## [EXERCISE REQUIREMENTS]
Drop every picture and give the entries back exactly.

## [SUPPLIED MATERIAL]
# # # # # # #
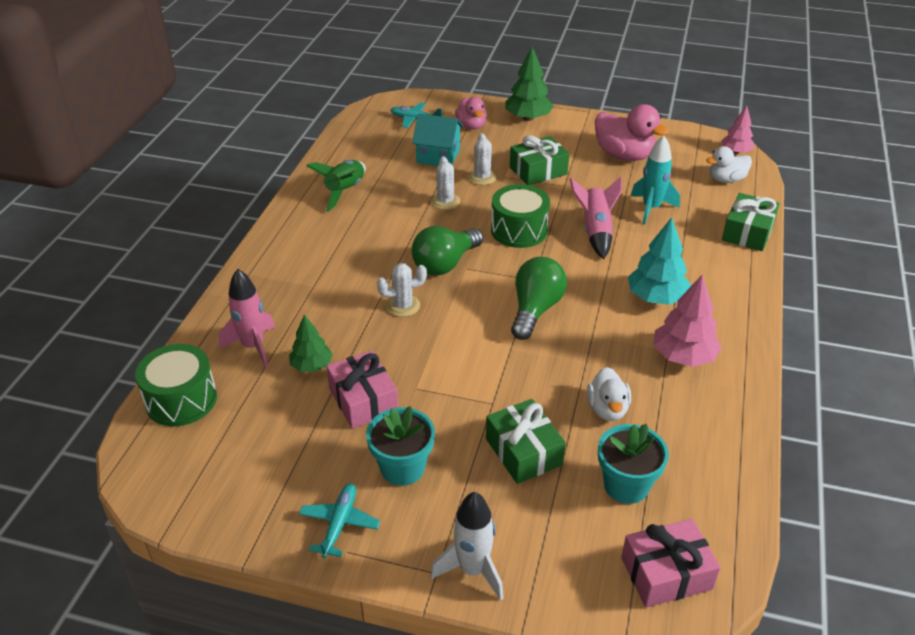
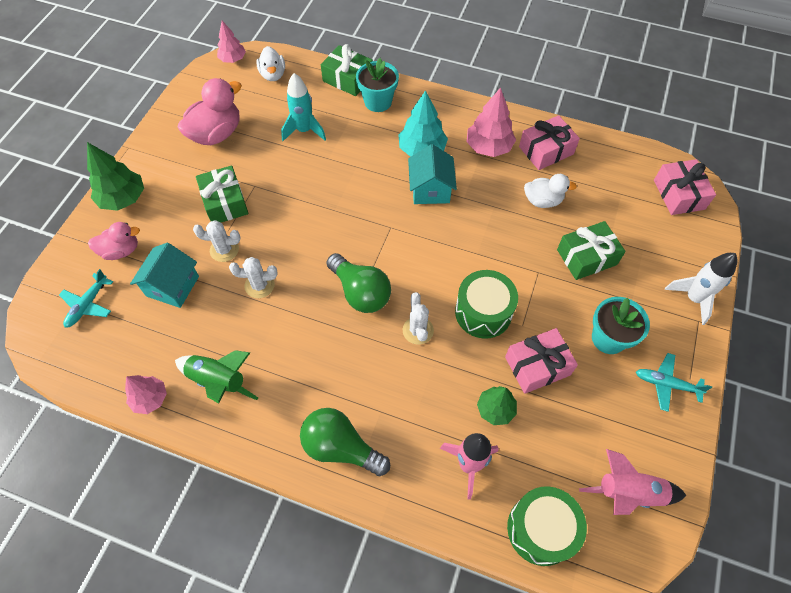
camera: 85 degrees left, 20 degrees up
(329, 161) = (150, 399): none -> pink tree
(519, 230) = (318, 229): green drum -> green drum (483, 312)
(535, 310) = (431, 230): green light bulb -> green light bulb (341, 447)
(595, 231) = (330, 174): pink rocket -> pink rocket (628, 493)
(596, 307) = (430, 189): none -> turquoise house
(626, 485) = (612, 202): turquoise flower pot -> turquoise flower pot (378, 102)
(700, 414) = (546, 150): none -> pink gift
# # # # # # #
## [EXERCISE ANSWER]
camera: 85 degrees left, 20 degrees up
(329, 161) = (150, 399): none -> pink tree
(519, 230) = (318, 229): green drum -> green drum (483, 312)
(535, 310) = (431, 230): green light bulb -> green light bulb (341, 447)
(595, 231) = (330, 174): pink rocket -> pink rocket (628, 493)
(596, 307) = (430, 189): none -> turquoise house
(626, 485) = (612, 202): turquoise flower pot -> turquoise flower pot (378, 102)
(700, 414) = (546, 150): none -> pink gift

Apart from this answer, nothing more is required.